Exercise brief: From the listing below, output the lines between the one with "(801, 621) = (687, 296): red" and the one with "(453, 469) = (423, 279): green", including those two, and nothing else. Pictures are not copied.

[Start of section]

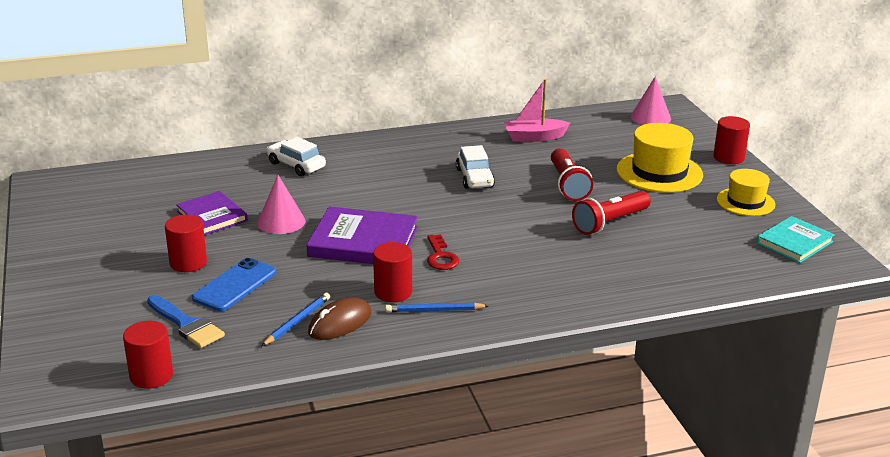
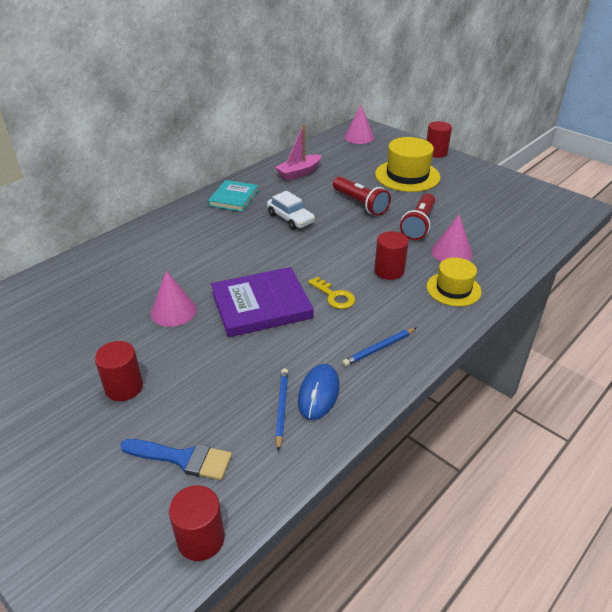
camera: 30 degrees left, 10 degrees up
(212, 216) = (104, 328): purple book -> none
(235, 285) = (190, 393): blue phone -> none
(296, 165) = (137, 252): white car -> none
(340, 323) = (318, 394): brown mouse -> blue mouse
(393, 292) = (331, 344): red cylinder -> red cylinder (389, 271)
(441, 257) = (334, 296): red key -> yellow key
(614, 258) = (451, 252): none -> pink cone
(745, 202) = (480, 181): yellow hat -> yellow hat (453, 289)
(794, 242) = (539, 201): turquoise book -> turquoise book (233, 198)

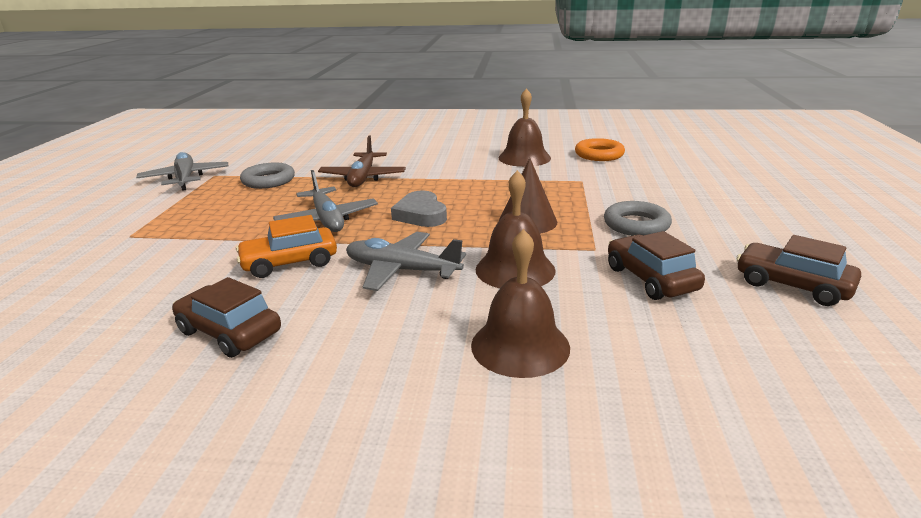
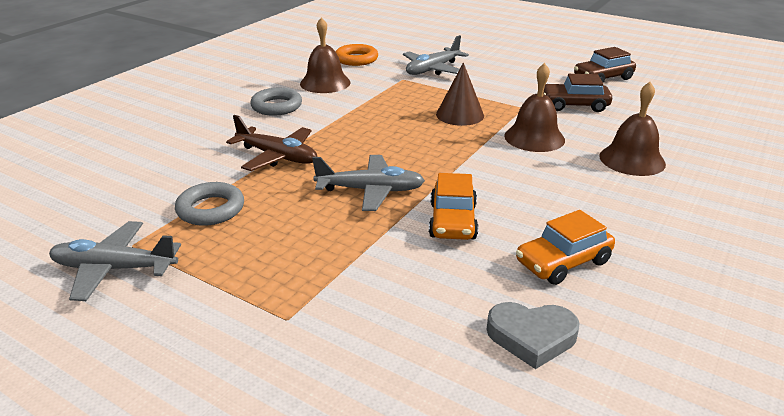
camera: 65 degrees left, 5 degrees up
(229, 332) = (563, 262): brown car -> orange car
(401, 270) = (506, 176): grey plane -> grey plane (432, 69)
(421, 214) = (405, 148): grey heart -> grey heart (531, 337)
(636, 225) = (497, 86): grey ring -> grey ring (276, 106)

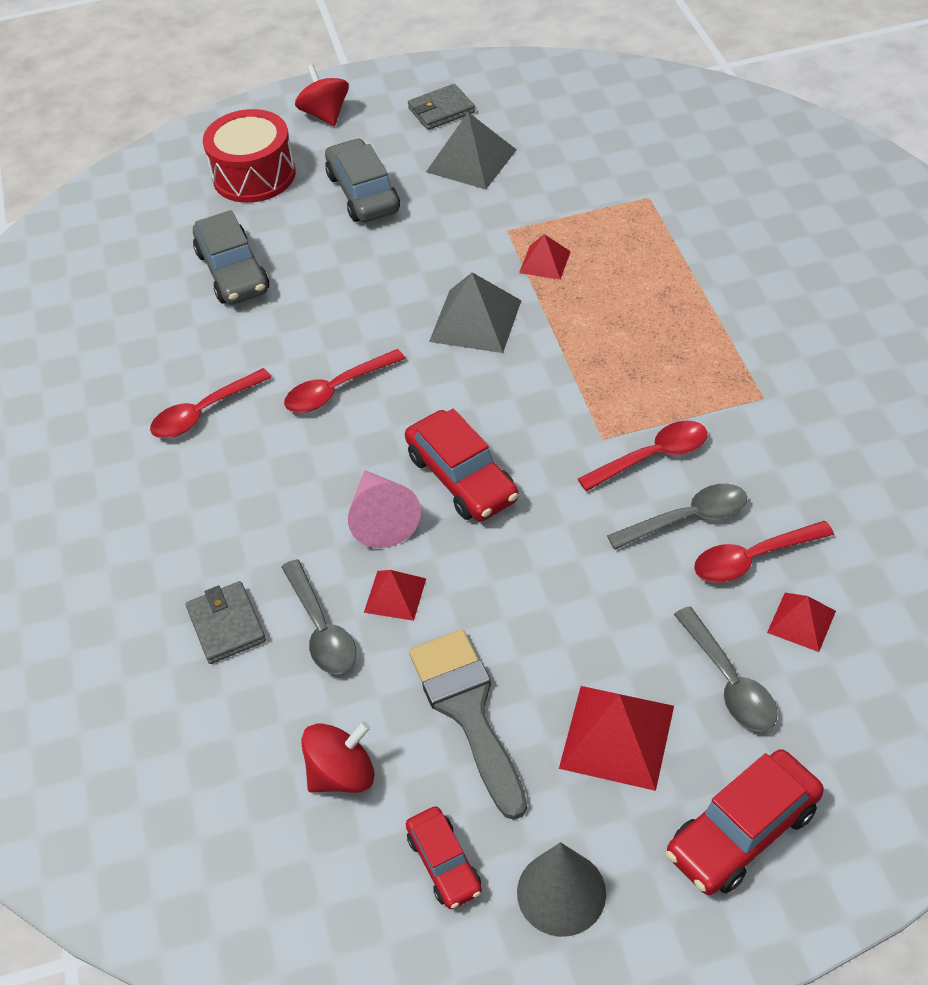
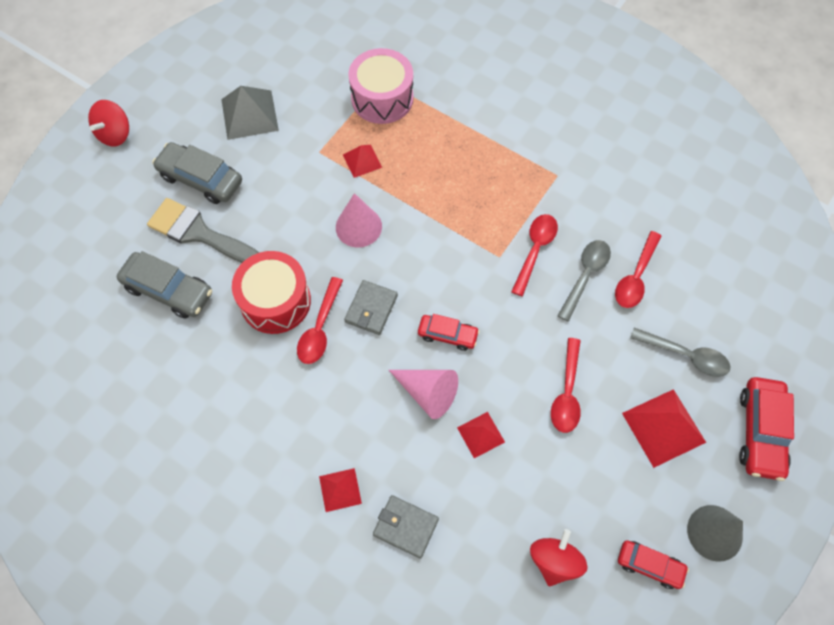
camera: 45 degrees left, 15 degrees up
(203, 413) = (251, 402): red spoon -> red spoon (567, 393)
(254, 175) = (110, 209): red drum -> red drum (275, 301)
(321, 629) = (461, 486): grey spoon -> none
(325, 114) = (115, 134): red spinning top -> red spinning top turned 90 degrees counterclockwise
(441, 110) = (194, 88): grey wallet -> grey wallet (371, 309)
(462, 478) = (447, 335): red car -> red car, size x0.62
(468, 711) = (582, 472): grey brush -> grey brush (199, 233)
(475, 321) = (358, 227): grey pyramid -> pink cone
(630, 215) = (382, 98): none -> pink drum
(801, 621) = (687, 296): red pyramid -> red pyramid (340, 490)

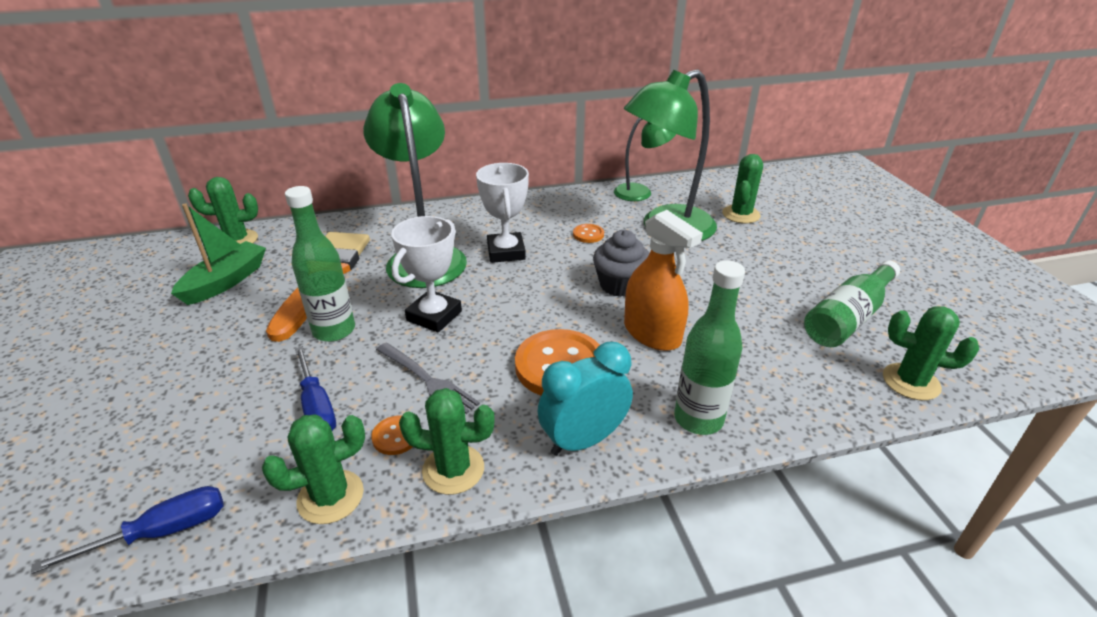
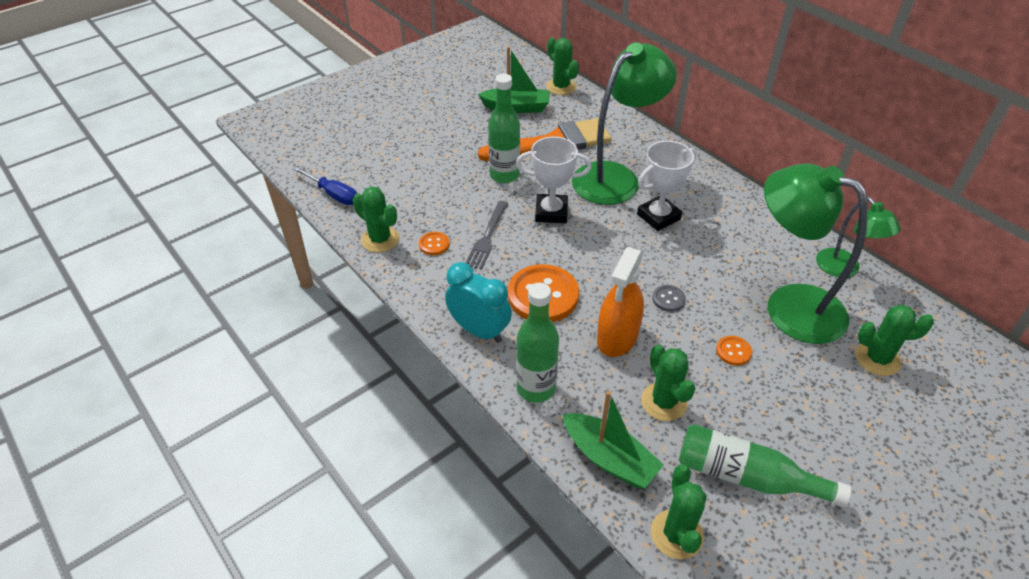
camera: 65 degrees right, 10 degrees up
(317, 407) = (437, 202): blue screwdriver -> none
(453, 469) = (423, 279): green cactus -> green cactus (664, 402)
(588, 234) = (729, 256): orange button -> orange button (733, 351)
(620, 285) = (668, 299): grey cupcake -> grey button
(813, 395) = (609, 458): none -> green boat

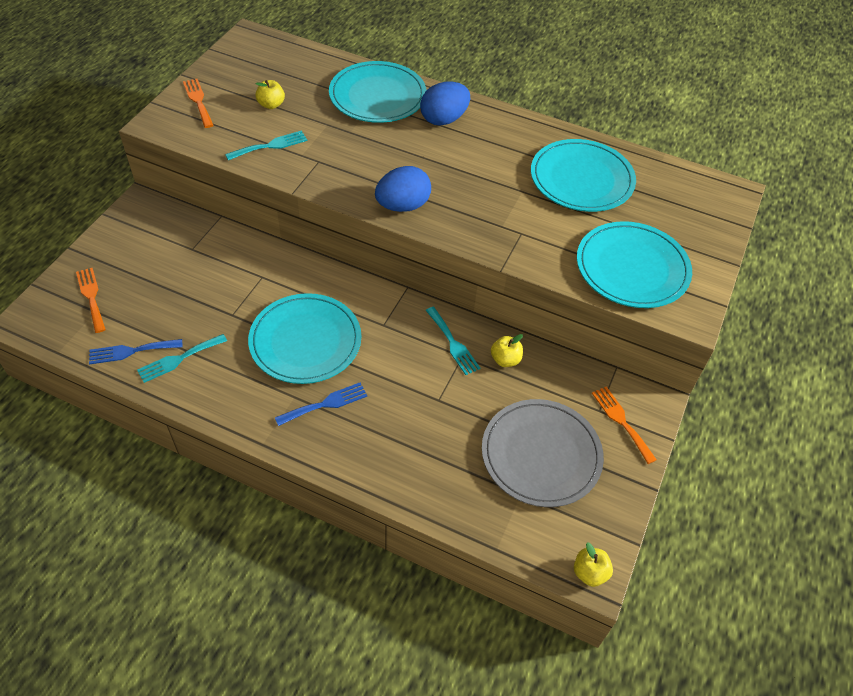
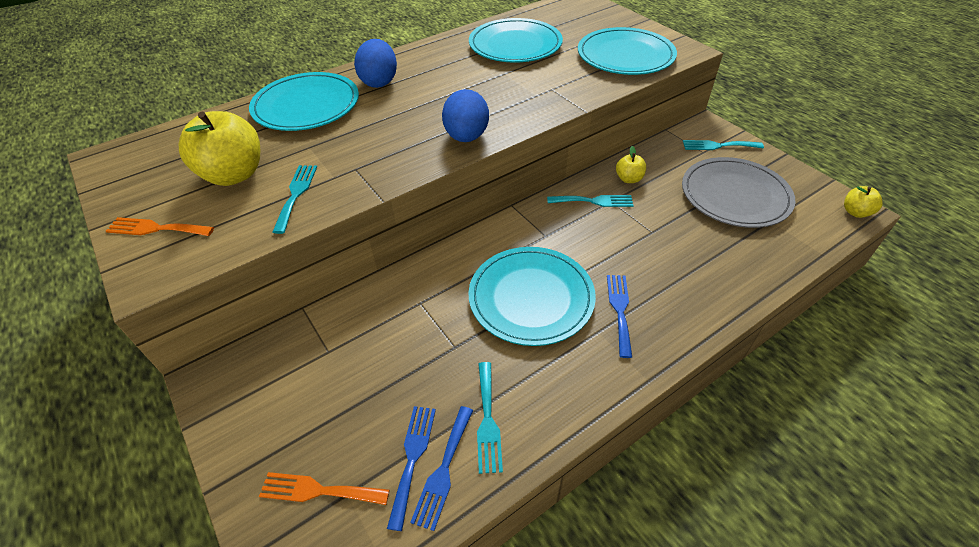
camera: 55 degrees left, 5 degrees down
(132, 331) = (412, 458): none -> blue fork
(271, 105) = (234, 175): yellow apple -> yellow apple, size x2.04
(621, 421) = (718, 145): orange fork -> turquoise fork

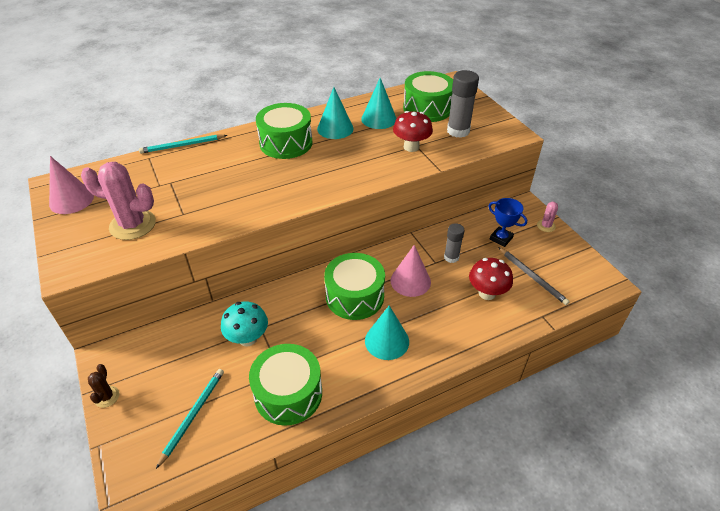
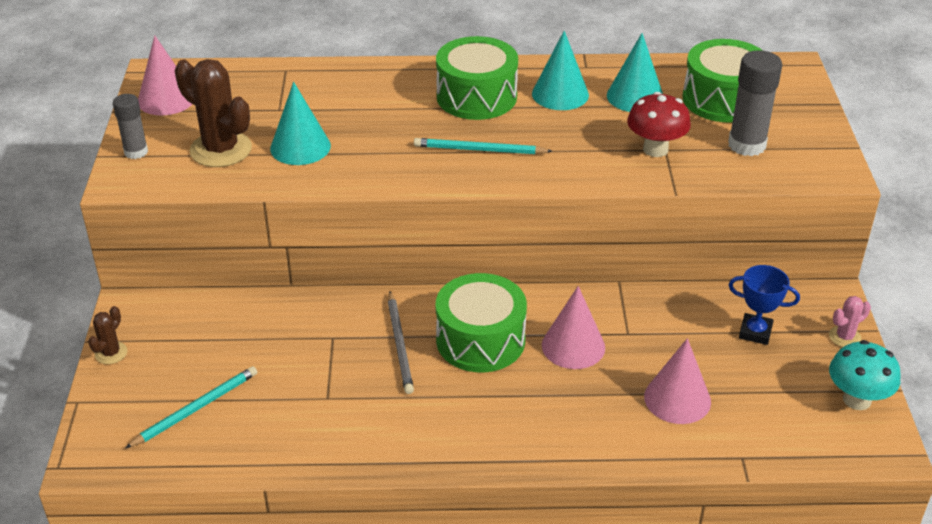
camera: 25 degrees right, 5 degrees down
(132, 225) = (221, 150): pink cactus -> brown cactus
(182, 145) = (336, 65): turquoise pencil -> turquoise pencil (479, 150)
(248, 338) = (309, 345): turquoise mushroom -> turquoise mushroom (857, 399)
(288, 394) = (322, 426): green drum -> none
(387, 341) = (489, 410): turquoise cone -> turquoise cone (300, 147)
(451, 257) = (656, 334): grey glue stick -> grey glue stick (136, 152)
(487, 293) = (677, 399): red mushroom -> pink cone
(501, 238) = (755, 332): blue trophy -> blue trophy turned 45 degrees counterclockwise
(532, 277) = (766, 401): grey pencil -> grey pencil (400, 345)

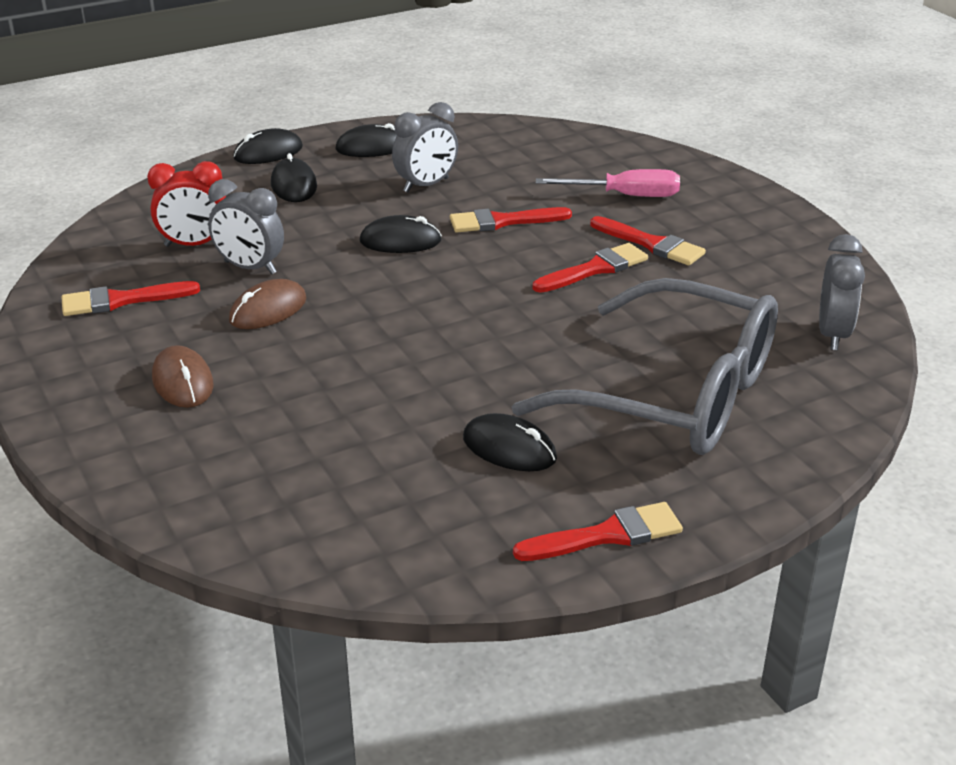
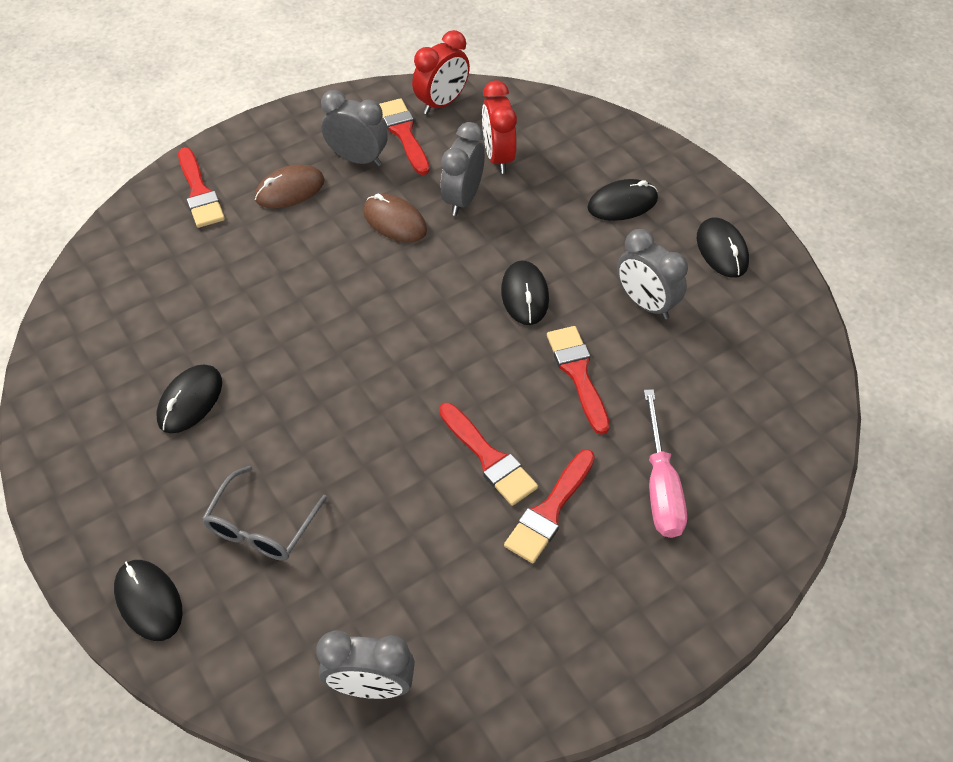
camera: 85 degrees right, 20 degrees up
(82, 274) = (442, 103): none -> red clock
(150, 332) = (358, 159): none -> grey clock
(268, 152) = (687, 175): black mouse -> black mouse (149, 601)
(606, 535) = (72, 471): red brush -> red brush (199, 192)
(676, 395) = (261, 526): grey glasses -> grey glasses, size x0.45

[End of section]

Written reply:
(801, 621) = (687, 296): red pyramid -> red pyramid (340, 490)

camera: 65 degrees right, 10 degrees up
(317, 407) = (437, 202): blue screwdriver -> none
(453, 469) = (423, 279): green cactus -> green cactus (664, 402)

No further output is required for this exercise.